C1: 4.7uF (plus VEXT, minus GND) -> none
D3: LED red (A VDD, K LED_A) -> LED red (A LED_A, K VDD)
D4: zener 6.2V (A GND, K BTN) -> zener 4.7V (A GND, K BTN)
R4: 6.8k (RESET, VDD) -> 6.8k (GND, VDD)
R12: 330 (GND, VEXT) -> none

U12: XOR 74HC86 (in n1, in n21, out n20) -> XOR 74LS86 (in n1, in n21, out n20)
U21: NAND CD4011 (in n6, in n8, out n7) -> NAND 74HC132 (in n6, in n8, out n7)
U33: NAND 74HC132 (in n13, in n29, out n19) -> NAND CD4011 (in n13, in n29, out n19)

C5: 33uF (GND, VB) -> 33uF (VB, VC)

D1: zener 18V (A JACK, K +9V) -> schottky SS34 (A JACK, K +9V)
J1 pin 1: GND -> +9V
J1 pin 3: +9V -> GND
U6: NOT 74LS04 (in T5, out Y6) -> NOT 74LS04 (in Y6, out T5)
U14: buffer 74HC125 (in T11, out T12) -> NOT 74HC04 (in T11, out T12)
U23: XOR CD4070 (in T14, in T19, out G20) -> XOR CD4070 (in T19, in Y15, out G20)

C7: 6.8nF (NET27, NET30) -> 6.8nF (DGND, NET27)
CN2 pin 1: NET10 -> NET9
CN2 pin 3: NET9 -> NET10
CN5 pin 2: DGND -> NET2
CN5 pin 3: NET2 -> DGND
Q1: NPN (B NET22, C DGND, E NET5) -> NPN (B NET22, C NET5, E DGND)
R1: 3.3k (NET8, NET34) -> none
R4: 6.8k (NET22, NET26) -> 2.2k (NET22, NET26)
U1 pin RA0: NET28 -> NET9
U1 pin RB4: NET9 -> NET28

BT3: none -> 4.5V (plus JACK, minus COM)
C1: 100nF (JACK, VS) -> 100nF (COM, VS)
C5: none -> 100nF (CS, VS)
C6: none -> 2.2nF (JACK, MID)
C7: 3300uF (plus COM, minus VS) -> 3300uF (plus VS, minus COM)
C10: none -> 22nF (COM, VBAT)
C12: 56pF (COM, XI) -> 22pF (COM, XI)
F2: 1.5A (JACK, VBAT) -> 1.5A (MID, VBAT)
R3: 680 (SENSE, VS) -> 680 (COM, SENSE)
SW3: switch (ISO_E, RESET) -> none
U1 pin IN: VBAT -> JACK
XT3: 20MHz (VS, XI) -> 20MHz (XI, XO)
————————
▸ Exercise details
Each line from the top of the material above, through the one that contains "C5: 33uF (GND, VB) -> 33uF (VB, VC)", should be restated word for word.

▸ Answer space
C1: 4.7uF (plus VEXT, minus GND) -> none
D3: LED red (A VDD, K LED_A) -> LED red (A LED_A, K VDD)
D4: zener 6.2V (A GND, K BTN) -> zener 4.7V (A GND, K BTN)
R4: 6.8k (RESET, VDD) -> 6.8k (GND, VDD)
R12: 330 (GND, VEXT) -> none

U12: XOR 74HC86 (in n1, in n21, out n20) -> XOR 74LS86 (in n1, in n21, out n20)
U21: NAND CD4011 (in n6, in n8, out n7) -> NAND 74HC132 (in n6, in n8, out n7)
U33: NAND 74HC132 (in n13, in n29, out n19) -> NAND CD4011 (in n13, in n29, out n19)

C5: 33uF (GND, VB) -> 33uF (VB, VC)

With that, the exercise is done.